• _Arbeitsanweisung_:
Entnimm bitte der Sammlung unten sämtliche Zeilen wortgetreu. Die Bilder lässt du dabei weg.

• _Gespeicherte Einträge aus einer Sammlung_:
====================
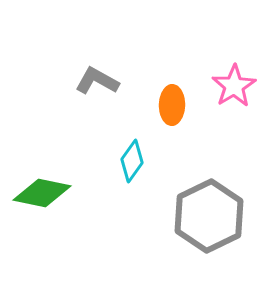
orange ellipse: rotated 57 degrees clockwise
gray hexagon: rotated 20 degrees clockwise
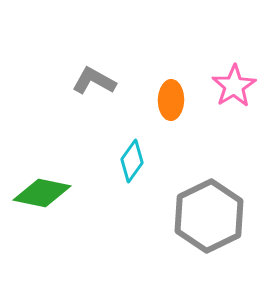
gray L-shape: moved 3 px left
orange ellipse: moved 1 px left, 5 px up
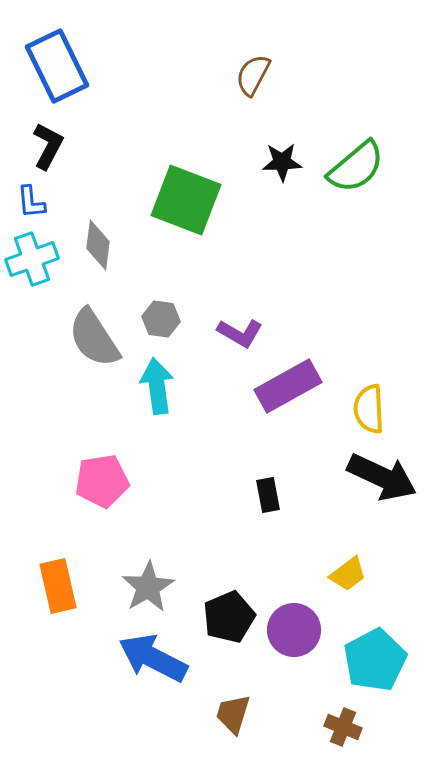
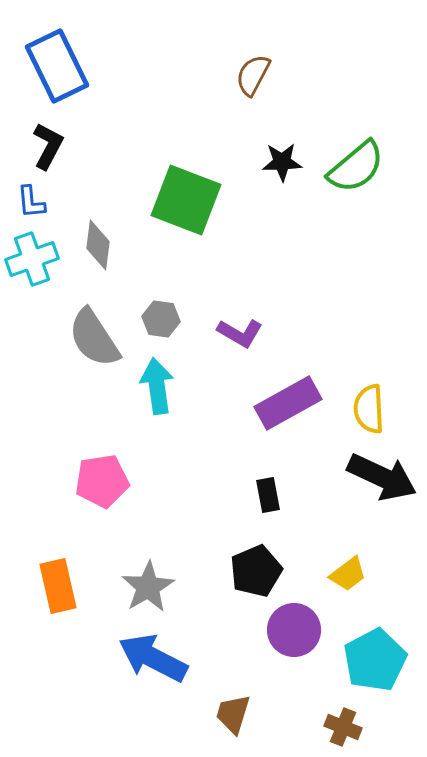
purple rectangle: moved 17 px down
black pentagon: moved 27 px right, 46 px up
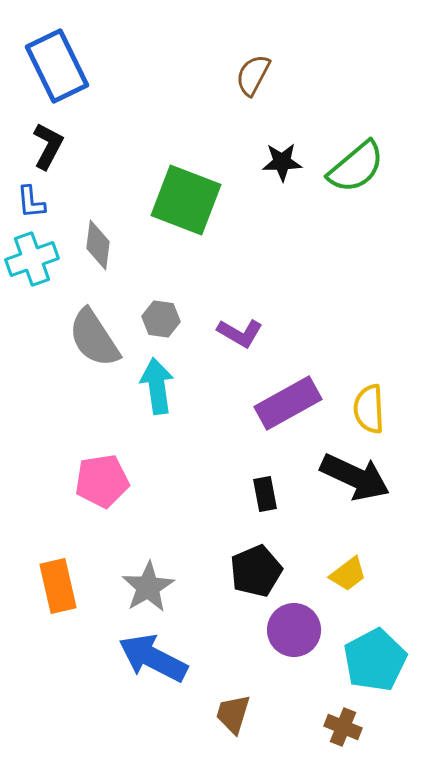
black arrow: moved 27 px left
black rectangle: moved 3 px left, 1 px up
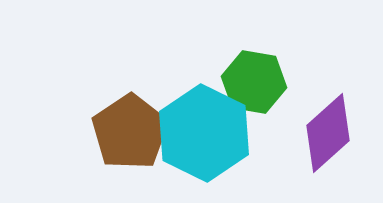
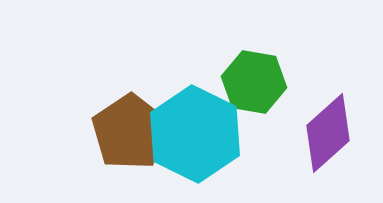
cyan hexagon: moved 9 px left, 1 px down
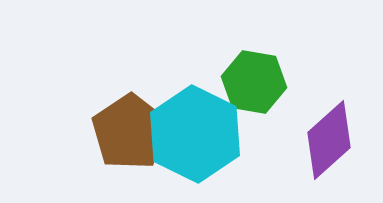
purple diamond: moved 1 px right, 7 px down
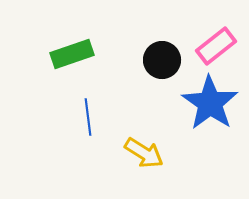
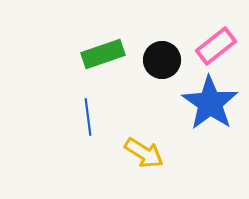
green rectangle: moved 31 px right
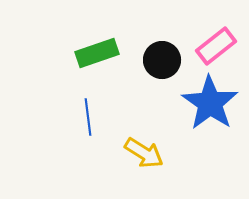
green rectangle: moved 6 px left, 1 px up
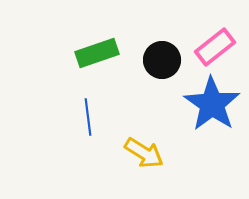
pink rectangle: moved 1 px left, 1 px down
blue star: moved 2 px right, 1 px down
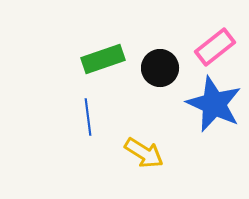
green rectangle: moved 6 px right, 6 px down
black circle: moved 2 px left, 8 px down
blue star: moved 2 px right; rotated 10 degrees counterclockwise
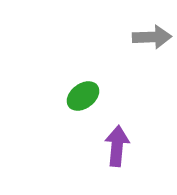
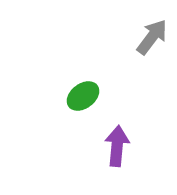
gray arrow: rotated 51 degrees counterclockwise
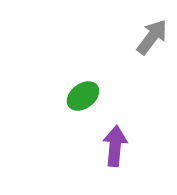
purple arrow: moved 2 px left
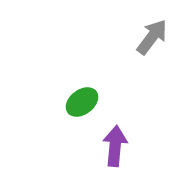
green ellipse: moved 1 px left, 6 px down
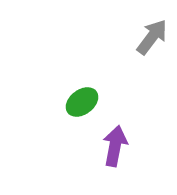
purple arrow: rotated 6 degrees clockwise
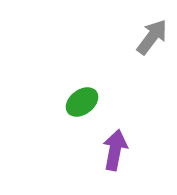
purple arrow: moved 4 px down
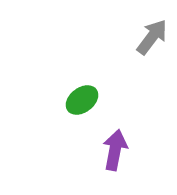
green ellipse: moved 2 px up
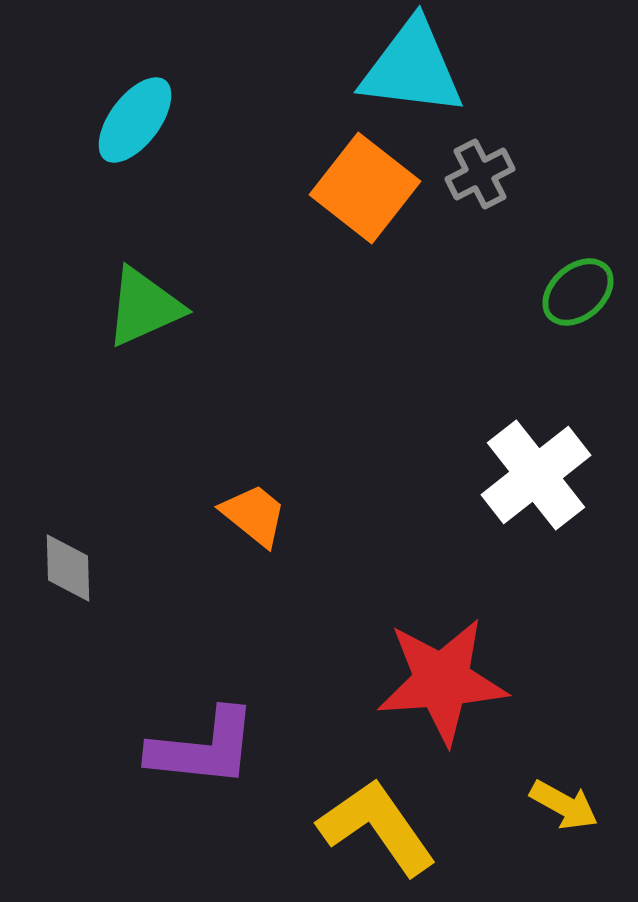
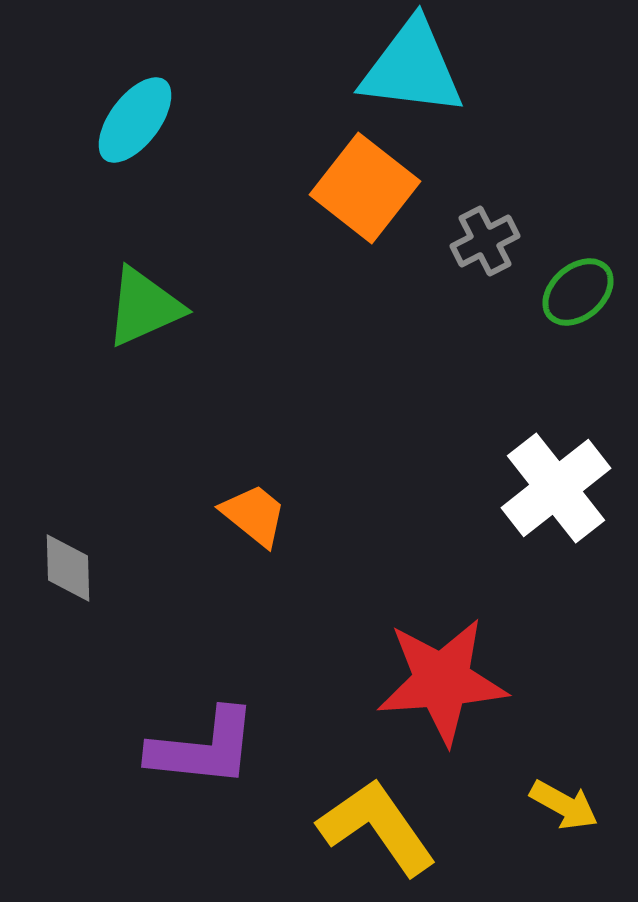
gray cross: moved 5 px right, 67 px down
white cross: moved 20 px right, 13 px down
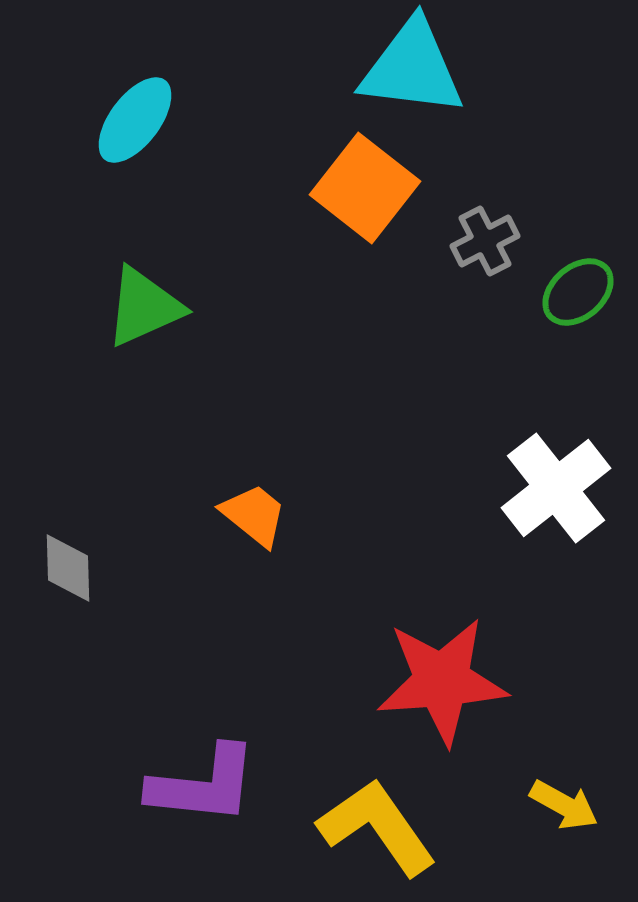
purple L-shape: moved 37 px down
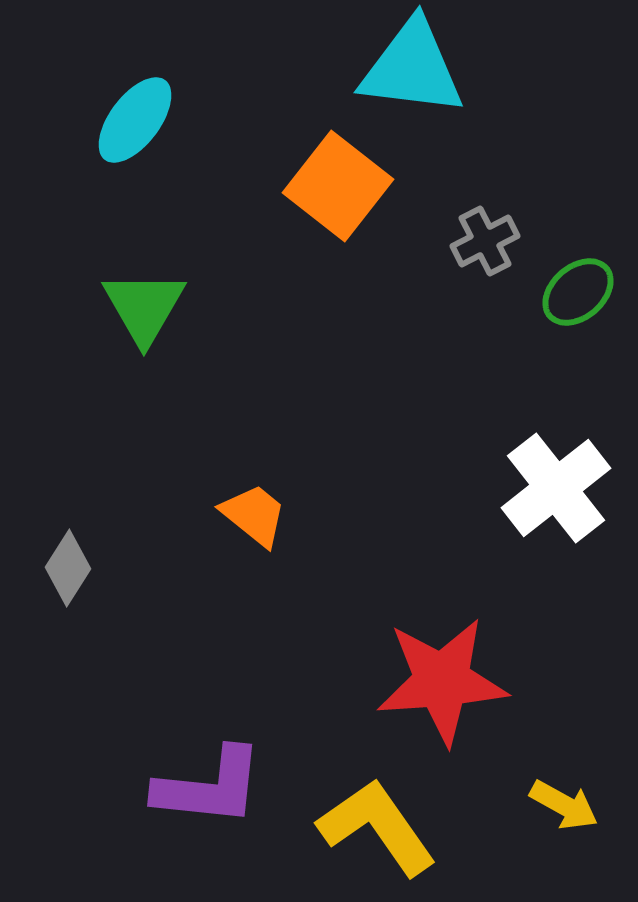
orange square: moved 27 px left, 2 px up
green triangle: rotated 36 degrees counterclockwise
gray diamond: rotated 34 degrees clockwise
purple L-shape: moved 6 px right, 2 px down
====================
• _Richtige Antwort_:
orange ellipse: rotated 57 degrees clockwise
gray hexagon: rotated 20 degrees clockwise
gray L-shape: moved 3 px left
orange ellipse: moved 1 px left, 5 px up
purple rectangle: moved 17 px down
black pentagon: moved 27 px right, 46 px up
black arrow: moved 27 px left
black rectangle: moved 3 px left, 1 px up
cyan hexagon: moved 9 px left, 1 px down
purple diamond: moved 1 px right, 7 px down
green rectangle: moved 31 px right
green rectangle: moved 6 px left, 1 px up
pink rectangle: moved 1 px left, 1 px down
blue star: moved 2 px right, 1 px down
green rectangle: moved 6 px right, 6 px down
black circle: moved 2 px left, 8 px down
blue star: moved 2 px right; rotated 10 degrees counterclockwise
gray arrow: rotated 51 degrees counterclockwise
purple arrow: moved 2 px left
green ellipse: moved 1 px left, 6 px down
purple arrow: rotated 6 degrees clockwise
purple arrow: moved 4 px down
green ellipse: moved 2 px up
gray cross: moved 5 px right, 67 px down
white cross: moved 20 px right, 13 px down
purple L-shape: moved 37 px down
orange square: moved 27 px left, 2 px up
green triangle: rotated 36 degrees counterclockwise
gray diamond: rotated 34 degrees clockwise
purple L-shape: moved 6 px right, 2 px down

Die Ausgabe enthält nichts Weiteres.